_What you will do_
List each line of the data in which the string "slope" appears.

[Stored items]
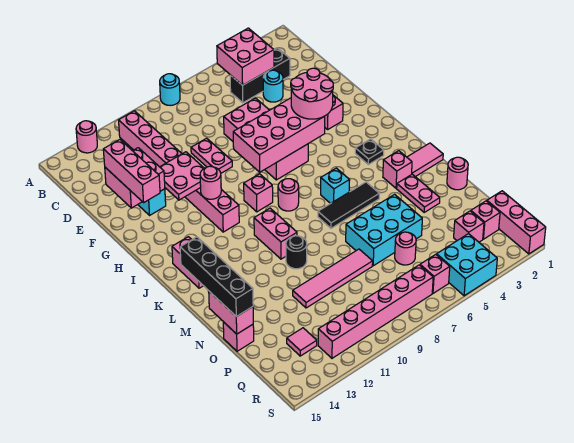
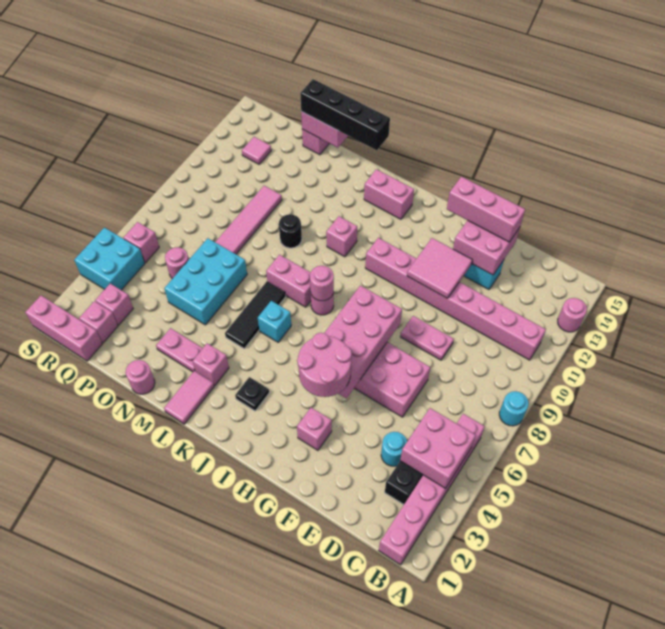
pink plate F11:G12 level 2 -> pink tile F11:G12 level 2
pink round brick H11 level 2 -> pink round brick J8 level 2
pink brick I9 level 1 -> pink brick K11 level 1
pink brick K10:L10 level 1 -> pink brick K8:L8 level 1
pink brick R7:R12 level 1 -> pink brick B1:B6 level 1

---

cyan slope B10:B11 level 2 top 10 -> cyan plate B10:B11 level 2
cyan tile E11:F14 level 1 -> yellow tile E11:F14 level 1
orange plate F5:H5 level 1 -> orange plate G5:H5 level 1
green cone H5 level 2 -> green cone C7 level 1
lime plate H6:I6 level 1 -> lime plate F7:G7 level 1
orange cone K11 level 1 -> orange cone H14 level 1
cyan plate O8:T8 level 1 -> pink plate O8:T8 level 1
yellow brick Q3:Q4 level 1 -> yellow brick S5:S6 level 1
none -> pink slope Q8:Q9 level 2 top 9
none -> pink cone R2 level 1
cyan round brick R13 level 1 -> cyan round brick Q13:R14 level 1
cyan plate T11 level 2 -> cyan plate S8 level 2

--

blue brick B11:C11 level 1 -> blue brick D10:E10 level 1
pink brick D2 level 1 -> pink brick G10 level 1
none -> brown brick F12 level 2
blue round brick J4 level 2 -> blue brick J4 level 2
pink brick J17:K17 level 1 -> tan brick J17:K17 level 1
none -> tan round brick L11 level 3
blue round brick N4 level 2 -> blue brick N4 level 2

_Written reply_
cyan slope B10:B11 level 2 top 10 -> cyan plate B10:B11 level 2
none -> pink slope Q8:Q9 level 2 top 9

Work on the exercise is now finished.